*Supplied material:*
*** Block opens ***

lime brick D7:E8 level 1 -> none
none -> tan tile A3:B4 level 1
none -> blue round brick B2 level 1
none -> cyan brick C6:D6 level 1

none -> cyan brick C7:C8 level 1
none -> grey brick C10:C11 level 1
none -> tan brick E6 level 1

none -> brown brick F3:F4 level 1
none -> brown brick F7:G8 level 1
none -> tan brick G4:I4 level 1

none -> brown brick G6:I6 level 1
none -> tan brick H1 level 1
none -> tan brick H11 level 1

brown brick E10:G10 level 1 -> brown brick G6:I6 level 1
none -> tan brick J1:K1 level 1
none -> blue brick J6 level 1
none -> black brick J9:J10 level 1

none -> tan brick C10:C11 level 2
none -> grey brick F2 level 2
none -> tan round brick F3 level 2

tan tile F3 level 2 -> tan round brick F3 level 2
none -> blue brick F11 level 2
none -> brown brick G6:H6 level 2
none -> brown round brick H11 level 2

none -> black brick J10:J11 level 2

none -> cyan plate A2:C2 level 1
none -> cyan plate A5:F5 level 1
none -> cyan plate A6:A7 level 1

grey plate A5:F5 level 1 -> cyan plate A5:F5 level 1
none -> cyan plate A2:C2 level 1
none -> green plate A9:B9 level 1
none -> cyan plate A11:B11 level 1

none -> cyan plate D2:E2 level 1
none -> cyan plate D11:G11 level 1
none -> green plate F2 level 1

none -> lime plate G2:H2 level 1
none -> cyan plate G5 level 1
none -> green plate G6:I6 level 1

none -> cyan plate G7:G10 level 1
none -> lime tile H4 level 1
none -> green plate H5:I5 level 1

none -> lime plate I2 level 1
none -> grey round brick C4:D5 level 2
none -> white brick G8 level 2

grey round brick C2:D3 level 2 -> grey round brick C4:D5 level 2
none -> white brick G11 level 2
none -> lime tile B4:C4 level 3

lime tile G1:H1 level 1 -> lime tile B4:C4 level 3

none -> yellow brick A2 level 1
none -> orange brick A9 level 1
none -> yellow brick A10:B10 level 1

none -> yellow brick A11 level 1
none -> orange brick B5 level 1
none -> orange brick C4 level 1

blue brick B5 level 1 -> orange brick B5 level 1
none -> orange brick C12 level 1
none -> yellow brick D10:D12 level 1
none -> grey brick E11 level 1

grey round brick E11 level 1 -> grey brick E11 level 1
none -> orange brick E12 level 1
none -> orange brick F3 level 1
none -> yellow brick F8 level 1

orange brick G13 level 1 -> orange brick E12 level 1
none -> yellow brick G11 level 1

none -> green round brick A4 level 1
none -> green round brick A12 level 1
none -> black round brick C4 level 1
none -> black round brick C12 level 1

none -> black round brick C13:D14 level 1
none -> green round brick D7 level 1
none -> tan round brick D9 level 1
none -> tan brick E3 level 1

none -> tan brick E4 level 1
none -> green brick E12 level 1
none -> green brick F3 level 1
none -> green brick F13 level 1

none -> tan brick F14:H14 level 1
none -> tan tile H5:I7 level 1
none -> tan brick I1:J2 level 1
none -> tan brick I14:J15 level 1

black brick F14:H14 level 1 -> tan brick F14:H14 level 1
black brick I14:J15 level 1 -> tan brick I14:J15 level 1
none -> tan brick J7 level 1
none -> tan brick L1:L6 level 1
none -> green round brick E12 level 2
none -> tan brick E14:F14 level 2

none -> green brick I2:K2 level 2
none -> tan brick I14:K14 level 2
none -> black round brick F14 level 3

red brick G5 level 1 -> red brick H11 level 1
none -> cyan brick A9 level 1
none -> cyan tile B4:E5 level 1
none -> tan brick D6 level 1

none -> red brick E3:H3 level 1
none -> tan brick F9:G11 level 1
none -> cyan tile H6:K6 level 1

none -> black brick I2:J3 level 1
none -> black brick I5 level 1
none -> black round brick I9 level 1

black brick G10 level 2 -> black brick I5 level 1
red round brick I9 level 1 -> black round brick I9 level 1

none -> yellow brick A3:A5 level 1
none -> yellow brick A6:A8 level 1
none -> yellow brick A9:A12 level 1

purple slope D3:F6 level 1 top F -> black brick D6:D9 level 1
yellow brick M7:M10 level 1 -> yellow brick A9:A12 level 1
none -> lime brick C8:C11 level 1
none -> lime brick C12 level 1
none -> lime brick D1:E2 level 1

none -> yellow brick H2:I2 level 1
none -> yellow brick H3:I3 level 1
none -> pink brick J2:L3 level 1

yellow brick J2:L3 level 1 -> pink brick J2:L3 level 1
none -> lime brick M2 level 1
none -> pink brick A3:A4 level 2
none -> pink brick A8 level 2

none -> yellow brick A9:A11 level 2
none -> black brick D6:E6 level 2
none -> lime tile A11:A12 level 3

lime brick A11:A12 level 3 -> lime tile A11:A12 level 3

*** Block closes ***

*The task:*
Would you copy each line of the data exactly as it appears above?

*Solution to the problem:*
lime brick D7:E8 level 1 -> none
none -> tan tile A3:B4 level 1
none -> blue round brick B2 level 1
none -> cyan brick C6:D6 level 1

none -> cyan brick C7:C8 level 1
none -> grey brick C10:C11 level 1
none -> tan brick E6 level 1

none -> brown brick F3:F4 level 1
none -> brown brick F7:G8 level 1
none -> tan brick G4:I4 level 1

none -> brown brick G6:I6 level 1
none -> tan brick H1 level 1
none -> tan brick H11 level 1

brown brick E10:G10 level 1 -> brown brick G6:I6 level 1
none -> tan brick J1:K1 level 1
none -> blue brick J6 level 1
none -> black brick J9:J10 level 1

none -> tan brick C10:C11 level 2
none -> grey brick F2 level 2
none -> tan round brick F3 level 2

tan tile F3 level 2 -> tan round brick F3 level 2
none -> blue brick F11 level 2
none -> brown brick G6:H6 level 2
none -> brown round brick H11 level 2

none -> black brick J10:J11 level 2

none -> cyan plate A2:C2 level 1
none -> cyan plate A5:F5 level 1
none -> cyan plate A6:A7 level 1

grey plate A5:F5 level 1 -> cyan plate A5:F5 level 1
none -> cyan plate A2:C2 level 1
none -> green plate A9:B9 level 1
none -> cyan plate A11:B11 level 1

none -> cyan plate D2:E2 level 1
none -> cyan plate D11:G11 level 1
none -> green plate F2 level 1

none -> lime plate G2:H2 level 1
none -> cyan plate G5 level 1
none -> green plate G6:I6 level 1

none -> cyan plate G7:G10 level 1
none -> lime tile H4 level 1
none -> green plate H5:I5 level 1

none -> lime plate I2 level 1
none -> grey round brick C4:D5 level 2
none -> white brick G8 level 2

grey round brick C2:D3 level 2 -> grey round brick C4:D5 level 2
none -> white brick G11 level 2
none -> lime tile B4:C4 level 3

lime tile G1:H1 level 1 -> lime tile B4:C4 level 3

none -> yellow brick A2 level 1
none -> orange brick A9 level 1
none -> yellow brick A10:B10 level 1

none -> yellow brick A11 level 1
none -> orange brick B5 level 1
none -> orange brick C4 level 1

blue brick B5 level 1 -> orange brick B5 level 1
none -> orange brick C12 level 1
none -> yellow brick D10:D12 level 1
none -> grey brick E11 level 1

grey round brick E11 level 1 -> grey brick E11 level 1
none -> orange brick E12 level 1
none -> orange brick F3 level 1
none -> yellow brick F8 level 1

orange brick G13 level 1 -> orange brick E12 level 1
none -> yellow brick G11 level 1

none -> green round brick A4 level 1
none -> green round brick A12 level 1
none -> black round brick C4 level 1
none -> black round brick C12 level 1

none -> black round brick C13:D14 level 1
none -> green round brick D7 level 1
none -> tan round brick D9 level 1
none -> tan brick E3 level 1

none -> tan brick E4 level 1
none -> green brick E12 level 1
none -> green brick F3 level 1
none -> green brick F13 level 1

none -> tan brick F14:H14 level 1
none -> tan tile H5:I7 level 1
none -> tan brick I1:J2 level 1
none -> tan brick I14:J15 level 1

black brick F14:H14 level 1 -> tan brick F14:H14 level 1
black brick I14:J15 level 1 -> tan brick I14:J15 level 1
none -> tan brick J7 level 1
none -> tan brick L1:L6 level 1
none -> green round brick E12 level 2
none -> tan brick E14:F14 level 2

none -> green brick I2:K2 level 2
none -> tan brick I14:K14 level 2
none -> black round brick F14 level 3

red brick G5 level 1 -> red brick H11 level 1
none -> cyan brick A9 level 1
none -> cyan tile B4:E5 level 1
none -> tan brick D6 level 1

none -> red brick E3:H3 level 1
none -> tan brick F9:G11 level 1
none -> cyan tile H6:K6 level 1

none -> black brick I2:J3 level 1
none -> black brick I5 level 1
none -> black round brick I9 level 1

black brick G10 level 2 -> black brick I5 level 1
red round brick I9 level 1 -> black round brick I9 level 1

none -> yellow brick A3:A5 level 1
none -> yellow brick A6:A8 level 1
none -> yellow brick A9:A12 level 1

purple slope D3:F6 level 1 top F -> black brick D6:D9 level 1
yellow brick M7:M10 level 1 -> yellow brick A9:A12 level 1
none -> lime brick C8:C11 level 1
none -> lime brick C12 level 1
none -> lime brick D1:E2 level 1

none -> yellow brick H2:I2 level 1
none -> yellow brick H3:I3 level 1
none -> pink brick J2:L3 level 1

yellow brick J2:L3 level 1 -> pink brick J2:L3 level 1
none -> lime brick M2 level 1
none -> pink brick A3:A4 level 2
none -> pink brick A8 level 2

none -> yellow brick A9:A11 level 2
none -> black brick D6:E6 level 2
none -> lime tile A11:A12 level 3

lime brick A11:A12 level 3 -> lime tile A11:A12 level 3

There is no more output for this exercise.